- _Task instructions_: Please restate the data that follows, leaving every word in place.

- _Data for this task_:
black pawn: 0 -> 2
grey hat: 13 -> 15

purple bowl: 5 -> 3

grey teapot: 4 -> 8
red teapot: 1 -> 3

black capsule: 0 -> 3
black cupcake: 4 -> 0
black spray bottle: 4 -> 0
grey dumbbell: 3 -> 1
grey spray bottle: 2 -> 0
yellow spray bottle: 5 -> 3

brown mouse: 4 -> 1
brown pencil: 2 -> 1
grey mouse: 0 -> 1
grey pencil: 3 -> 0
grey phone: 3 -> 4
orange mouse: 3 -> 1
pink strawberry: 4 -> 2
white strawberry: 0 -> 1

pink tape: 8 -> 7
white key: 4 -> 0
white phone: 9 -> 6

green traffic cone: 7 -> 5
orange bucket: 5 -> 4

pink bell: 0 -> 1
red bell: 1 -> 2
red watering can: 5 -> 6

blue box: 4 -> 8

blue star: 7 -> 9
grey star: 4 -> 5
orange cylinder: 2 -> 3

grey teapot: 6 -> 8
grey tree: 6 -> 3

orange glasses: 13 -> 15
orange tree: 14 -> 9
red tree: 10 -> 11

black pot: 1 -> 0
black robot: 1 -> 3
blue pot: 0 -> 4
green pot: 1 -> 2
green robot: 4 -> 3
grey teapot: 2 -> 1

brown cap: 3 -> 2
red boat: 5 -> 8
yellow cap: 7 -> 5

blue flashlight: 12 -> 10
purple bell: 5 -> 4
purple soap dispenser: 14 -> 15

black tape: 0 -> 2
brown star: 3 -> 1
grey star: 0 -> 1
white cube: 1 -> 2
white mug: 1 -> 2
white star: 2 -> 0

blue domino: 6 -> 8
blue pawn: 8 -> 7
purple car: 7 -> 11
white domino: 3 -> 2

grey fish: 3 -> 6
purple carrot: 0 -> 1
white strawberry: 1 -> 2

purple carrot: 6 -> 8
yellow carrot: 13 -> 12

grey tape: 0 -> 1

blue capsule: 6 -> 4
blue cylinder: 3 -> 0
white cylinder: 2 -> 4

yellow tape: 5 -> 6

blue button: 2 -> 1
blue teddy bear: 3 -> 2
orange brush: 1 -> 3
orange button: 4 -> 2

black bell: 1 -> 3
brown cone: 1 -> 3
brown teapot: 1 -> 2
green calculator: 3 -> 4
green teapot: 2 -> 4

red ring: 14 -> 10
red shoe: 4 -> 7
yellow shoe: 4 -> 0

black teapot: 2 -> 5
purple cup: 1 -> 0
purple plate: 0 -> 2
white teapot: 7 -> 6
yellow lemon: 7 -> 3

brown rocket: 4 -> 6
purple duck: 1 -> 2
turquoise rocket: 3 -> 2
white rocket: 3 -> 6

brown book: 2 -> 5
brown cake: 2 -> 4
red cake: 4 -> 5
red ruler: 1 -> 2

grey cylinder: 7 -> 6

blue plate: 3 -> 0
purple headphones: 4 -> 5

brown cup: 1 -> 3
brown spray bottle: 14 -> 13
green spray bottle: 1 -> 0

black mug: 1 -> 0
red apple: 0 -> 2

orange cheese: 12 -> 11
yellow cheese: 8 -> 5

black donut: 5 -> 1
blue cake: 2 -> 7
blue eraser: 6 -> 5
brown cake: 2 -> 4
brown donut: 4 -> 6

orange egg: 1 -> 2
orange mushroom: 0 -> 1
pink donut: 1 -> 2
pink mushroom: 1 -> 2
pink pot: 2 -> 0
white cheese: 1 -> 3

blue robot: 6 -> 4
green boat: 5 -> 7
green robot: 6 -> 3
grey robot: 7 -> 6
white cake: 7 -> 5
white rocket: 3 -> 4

- _Reply to the exercise_:
black pawn: 0 -> 2
grey hat: 13 -> 15

purple bowl: 5 -> 3

grey teapot: 4 -> 8
red teapot: 1 -> 3

black capsule: 0 -> 3
black cupcake: 4 -> 0
black spray bottle: 4 -> 0
grey dumbbell: 3 -> 1
grey spray bottle: 2 -> 0
yellow spray bottle: 5 -> 3

brown mouse: 4 -> 1
brown pencil: 2 -> 1
grey mouse: 0 -> 1
grey pencil: 3 -> 0
grey phone: 3 -> 4
orange mouse: 3 -> 1
pink strawberry: 4 -> 2
white strawberry: 0 -> 1

pink tape: 8 -> 7
white key: 4 -> 0
white phone: 9 -> 6

green traffic cone: 7 -> 5
orange bucket: 5 -> 4

pink bell: 0 -> 1
red bell: 1 -> 2
red watering can: 5 -> 6

blue box: 4 -> 8

blue star: 7 -> 9
grey star: 4 -> 5
orange cylinder: 2 -> 3

grey teapot: 6 -> 8
grey tree: 6 -> 3

orange glasses: 13 -> 15
orange tree: 14 -> 9
red tree: 10 -> 11

black pot: 1 -> 0
black robot: 1 -> 3
blue pot: 0 -> 4
green pot: 1 -> 2
green robot: 4 -> 3
grey teapot: 2 -> 1

brown cap: 3 -> 2
red boat: 5 -> 8
yellow cap: 7 -> 5

blue flashlight: 12 -> 10
purple bell: 5 -> 4
purple soap dispenser: 14 -> 15

black tape: 0 -> 2
brown star: 3 -> 1
grey star: 0 -> 1
white cube: 1 -> 2
white mug: 1 -> 2
white star: 2 -> 0

blue domino: 6 -> 8
blue pawn: 8 -> 7
purple car: 7 -> 11
white domino: 3 -> 2

grey fish: 3 -> 6
purple carrot: 0 -> 1
white strawberry: 1 -> 2

purple carrot: 6 -> 8
yellow carrot: 13 -> 12

grey tape: 0 -> 1

blue capsule: 6 -> 4
blue cylinder: 3 -> 0
white cylinder: 2 -> 4

yellow tape: 5 -> 6

blue button: 2 -> 1
blue teddy bear: 3 -> 2
orange brush: 1 -> 3
orange button: 4 -> 2

black bell: 1 -> 3
brown cone: 1 -> 3
brown teapot: 1 -> 2
green calculator: 3 -> 4
green teapot: 2 -> 4

red ring: 14 -> 10
red shoe: 4 -> 7
yellow shoe: 4 -> 0

black teapot: 2 -> 5
purple cup: 1 -> 0
purple plate: 0 -> 2
white teapot: 7 -> 6
yellow lemon: 7 -> 3

brown rocket: 4 -> 6
purple duck: 1 -> 2
turquoise rocket: 3 -> 2
white rocket: 3 -> 6

brown book: 2 -> 5
brown cake: 2 -> 4
red cake: 4 -> 5
red ruler: 1 -> 2

grey cylinder: 7 -> 6

blue plate: 3 -> 0
purple headphones: 4 -> 5

brown cup: 1 -> 3
brown spray bottle: 14 -> 13
green spray bottle: 1 -> 0

black mug: 1 -> 0
red apple: 0 -> 2

orange cheese: 12 -> 11
yellow cheese: 8 -> 5

black donut: 5 -> 1
blue cake: 2 -> 7
blue eraser: 6 -> 5
brown cake: 2 -> 4
brown donut: 4 -> 6

orange egg: 1 -> 2
orange mushroom: 0 -> 1
pink donut: 1 -> 2
pink mushroom: 1 -> 2
pink pot: 2 -> 0
white cheese: 1 -> 3

blue robot: 6 -> 4
green boat: 5 -> 7
green robot: 6 -> 3
grey robot: 7 -> 6
white cake: 7 -> 5
white rocket: 3 -> 4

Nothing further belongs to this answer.